→ REQUIRED WORK: Copy out each line of the data below in which "degrees" appears.
++++ PROVIDED MATERIAL
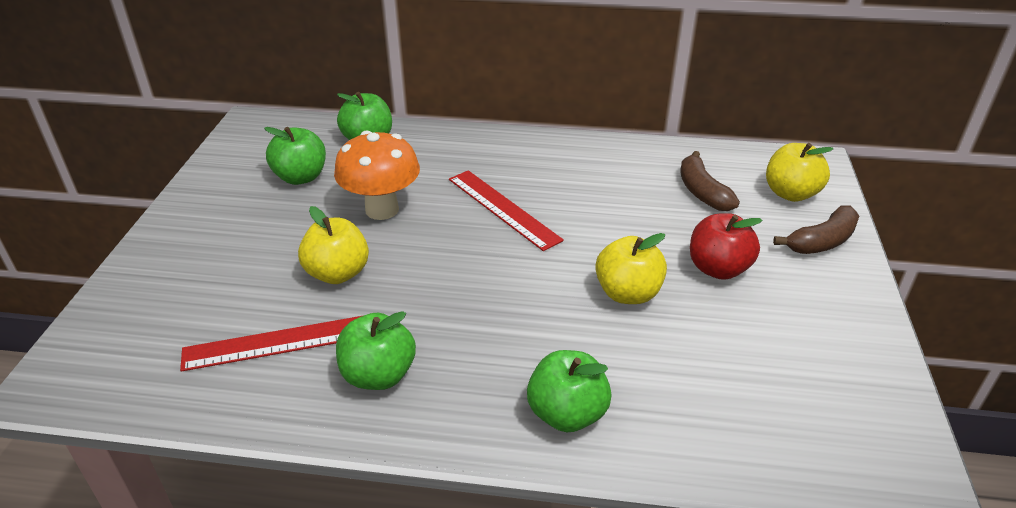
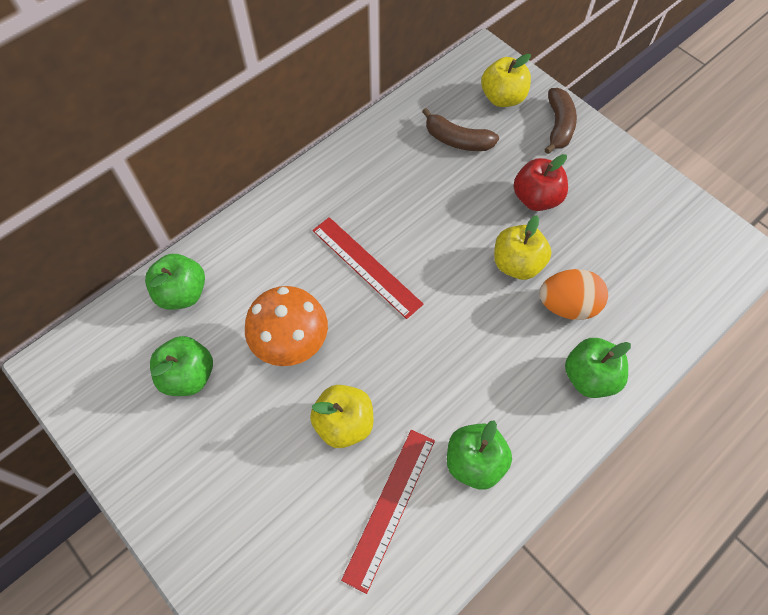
camera: 50 degrees left, 25 degrees up
(503, 209) = (366, 266): red ruler -> red ruler turned 45 degrees clockwise
(629, 353) = (567, 305): none -> orange egg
++++++++
→ RESPONSE TO THE EXERCISE:
camera: 50 degrees left, 25 degrees up
(503, 209) = (366, 266): red ruler -> red ruler turned 45 degrees clockwise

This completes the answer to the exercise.